Spot each line in the records below where the word "VBAT" occurs, then copy it.

Data for this task Start Marker

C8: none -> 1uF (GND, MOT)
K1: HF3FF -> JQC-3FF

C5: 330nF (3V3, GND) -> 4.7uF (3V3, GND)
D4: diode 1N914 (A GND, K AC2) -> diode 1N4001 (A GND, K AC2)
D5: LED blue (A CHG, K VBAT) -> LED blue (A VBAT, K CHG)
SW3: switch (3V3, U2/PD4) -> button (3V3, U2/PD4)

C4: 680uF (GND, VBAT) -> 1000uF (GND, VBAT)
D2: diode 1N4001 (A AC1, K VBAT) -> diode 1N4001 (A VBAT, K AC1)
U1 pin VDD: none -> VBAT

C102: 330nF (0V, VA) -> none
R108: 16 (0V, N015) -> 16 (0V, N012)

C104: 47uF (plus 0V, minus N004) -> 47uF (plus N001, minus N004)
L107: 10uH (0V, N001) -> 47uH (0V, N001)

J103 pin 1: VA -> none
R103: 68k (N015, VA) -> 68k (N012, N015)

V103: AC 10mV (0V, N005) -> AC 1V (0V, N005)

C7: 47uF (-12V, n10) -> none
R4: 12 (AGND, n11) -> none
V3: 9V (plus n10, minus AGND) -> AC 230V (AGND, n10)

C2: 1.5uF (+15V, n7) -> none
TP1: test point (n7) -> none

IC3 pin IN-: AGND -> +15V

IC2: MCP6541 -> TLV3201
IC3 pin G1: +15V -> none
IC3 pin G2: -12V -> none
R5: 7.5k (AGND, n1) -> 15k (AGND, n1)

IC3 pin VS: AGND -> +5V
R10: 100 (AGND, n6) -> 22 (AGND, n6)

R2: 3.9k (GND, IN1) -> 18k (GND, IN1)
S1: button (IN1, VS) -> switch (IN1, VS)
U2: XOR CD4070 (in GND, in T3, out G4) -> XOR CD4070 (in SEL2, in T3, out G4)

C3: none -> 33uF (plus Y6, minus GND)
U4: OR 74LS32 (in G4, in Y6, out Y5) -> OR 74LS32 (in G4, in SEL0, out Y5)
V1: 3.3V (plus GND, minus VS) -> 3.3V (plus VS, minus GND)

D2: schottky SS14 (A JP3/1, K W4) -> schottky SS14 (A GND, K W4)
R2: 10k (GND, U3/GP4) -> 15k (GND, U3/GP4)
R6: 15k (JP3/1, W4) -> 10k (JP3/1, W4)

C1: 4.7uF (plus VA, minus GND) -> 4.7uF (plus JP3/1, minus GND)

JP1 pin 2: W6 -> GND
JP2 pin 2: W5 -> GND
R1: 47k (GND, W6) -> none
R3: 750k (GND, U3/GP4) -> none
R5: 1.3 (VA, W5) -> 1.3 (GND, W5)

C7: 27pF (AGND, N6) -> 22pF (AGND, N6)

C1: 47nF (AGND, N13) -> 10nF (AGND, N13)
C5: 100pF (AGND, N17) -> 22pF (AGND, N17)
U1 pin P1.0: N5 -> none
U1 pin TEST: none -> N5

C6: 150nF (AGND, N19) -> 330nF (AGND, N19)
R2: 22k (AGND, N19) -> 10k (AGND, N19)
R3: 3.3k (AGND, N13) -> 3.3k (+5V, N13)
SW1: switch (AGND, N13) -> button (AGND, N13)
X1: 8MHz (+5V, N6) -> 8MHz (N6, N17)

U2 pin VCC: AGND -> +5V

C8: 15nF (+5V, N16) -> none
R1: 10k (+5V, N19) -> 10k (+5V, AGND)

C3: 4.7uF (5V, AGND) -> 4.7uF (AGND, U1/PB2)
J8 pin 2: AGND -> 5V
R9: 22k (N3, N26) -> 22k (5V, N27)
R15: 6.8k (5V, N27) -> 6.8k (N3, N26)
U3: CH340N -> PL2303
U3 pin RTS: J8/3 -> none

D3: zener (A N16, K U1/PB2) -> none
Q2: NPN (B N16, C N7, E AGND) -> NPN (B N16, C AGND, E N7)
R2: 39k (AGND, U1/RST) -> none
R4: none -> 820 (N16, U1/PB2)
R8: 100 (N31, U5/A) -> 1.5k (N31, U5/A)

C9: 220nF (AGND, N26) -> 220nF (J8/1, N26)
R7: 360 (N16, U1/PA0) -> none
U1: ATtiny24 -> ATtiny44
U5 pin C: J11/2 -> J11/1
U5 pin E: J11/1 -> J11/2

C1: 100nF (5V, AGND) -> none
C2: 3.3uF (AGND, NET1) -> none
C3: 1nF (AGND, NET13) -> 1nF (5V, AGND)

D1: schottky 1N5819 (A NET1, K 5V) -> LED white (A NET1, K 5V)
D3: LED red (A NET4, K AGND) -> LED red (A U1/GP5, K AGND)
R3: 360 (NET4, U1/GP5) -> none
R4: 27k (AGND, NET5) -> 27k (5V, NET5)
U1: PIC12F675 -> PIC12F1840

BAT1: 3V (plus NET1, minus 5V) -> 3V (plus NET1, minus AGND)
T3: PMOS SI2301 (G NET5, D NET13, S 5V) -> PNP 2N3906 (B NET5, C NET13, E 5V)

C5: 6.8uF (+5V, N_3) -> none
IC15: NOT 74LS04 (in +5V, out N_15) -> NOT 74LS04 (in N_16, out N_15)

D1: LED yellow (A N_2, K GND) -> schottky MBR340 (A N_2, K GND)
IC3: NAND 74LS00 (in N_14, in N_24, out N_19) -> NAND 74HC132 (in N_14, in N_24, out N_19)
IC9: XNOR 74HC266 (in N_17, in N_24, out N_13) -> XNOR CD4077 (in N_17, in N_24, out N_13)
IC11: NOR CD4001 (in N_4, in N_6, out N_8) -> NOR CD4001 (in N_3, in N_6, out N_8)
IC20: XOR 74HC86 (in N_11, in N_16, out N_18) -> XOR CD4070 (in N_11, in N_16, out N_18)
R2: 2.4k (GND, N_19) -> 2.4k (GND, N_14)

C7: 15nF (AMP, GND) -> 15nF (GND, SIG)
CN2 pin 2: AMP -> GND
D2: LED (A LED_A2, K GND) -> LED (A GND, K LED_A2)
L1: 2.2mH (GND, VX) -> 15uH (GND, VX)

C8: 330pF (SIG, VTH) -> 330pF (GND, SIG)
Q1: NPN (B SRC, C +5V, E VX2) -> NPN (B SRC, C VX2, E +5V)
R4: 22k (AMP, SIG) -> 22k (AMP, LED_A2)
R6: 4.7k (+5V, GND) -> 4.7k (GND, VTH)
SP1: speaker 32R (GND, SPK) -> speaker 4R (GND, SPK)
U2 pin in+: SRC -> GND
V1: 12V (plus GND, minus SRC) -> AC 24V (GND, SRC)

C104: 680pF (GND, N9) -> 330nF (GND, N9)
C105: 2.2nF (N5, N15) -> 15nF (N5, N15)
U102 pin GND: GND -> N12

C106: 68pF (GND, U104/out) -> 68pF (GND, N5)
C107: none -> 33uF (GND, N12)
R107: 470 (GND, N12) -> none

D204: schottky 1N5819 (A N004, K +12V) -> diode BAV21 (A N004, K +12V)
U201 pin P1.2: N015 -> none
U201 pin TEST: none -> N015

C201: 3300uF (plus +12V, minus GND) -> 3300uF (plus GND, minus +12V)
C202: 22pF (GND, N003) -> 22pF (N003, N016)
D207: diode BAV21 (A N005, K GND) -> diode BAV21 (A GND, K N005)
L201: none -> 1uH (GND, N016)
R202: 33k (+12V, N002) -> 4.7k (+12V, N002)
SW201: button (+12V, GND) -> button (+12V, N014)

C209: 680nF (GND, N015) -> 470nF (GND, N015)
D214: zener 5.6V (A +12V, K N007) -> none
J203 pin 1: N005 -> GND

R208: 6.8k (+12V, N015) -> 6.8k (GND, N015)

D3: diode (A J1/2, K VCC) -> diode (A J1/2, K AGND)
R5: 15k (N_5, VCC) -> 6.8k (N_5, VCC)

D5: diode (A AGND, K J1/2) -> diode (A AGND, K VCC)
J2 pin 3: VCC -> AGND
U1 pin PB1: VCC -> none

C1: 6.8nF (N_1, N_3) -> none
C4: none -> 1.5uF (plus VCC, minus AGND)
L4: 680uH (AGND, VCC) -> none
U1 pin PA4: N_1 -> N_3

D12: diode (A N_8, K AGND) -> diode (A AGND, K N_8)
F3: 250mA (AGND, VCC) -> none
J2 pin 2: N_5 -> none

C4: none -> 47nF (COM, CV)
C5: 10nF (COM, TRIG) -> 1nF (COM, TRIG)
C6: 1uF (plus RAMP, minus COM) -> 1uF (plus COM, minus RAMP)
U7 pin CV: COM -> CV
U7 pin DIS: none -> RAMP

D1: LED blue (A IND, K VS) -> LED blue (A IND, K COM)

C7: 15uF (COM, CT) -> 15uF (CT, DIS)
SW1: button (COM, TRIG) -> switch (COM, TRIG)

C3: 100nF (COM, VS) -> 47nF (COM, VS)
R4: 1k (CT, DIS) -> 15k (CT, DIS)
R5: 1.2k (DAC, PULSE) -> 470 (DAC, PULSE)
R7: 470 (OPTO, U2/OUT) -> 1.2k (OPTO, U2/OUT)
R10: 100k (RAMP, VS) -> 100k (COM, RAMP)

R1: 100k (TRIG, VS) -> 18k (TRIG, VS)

Data for this task End Marker

■ The answer
D5: LED blue (A CHG, K VBAT) -> LED blue (A VBAT, K CHG)
C4: 680uF (GND, VBAT) -> 1000uF (GND, VBAT)
D2: diode 1N4001 (A AC1, K VBAT) -> diode 1N4001 (A VBAT, K AC1)
U1 pin VDD: none -> VBAT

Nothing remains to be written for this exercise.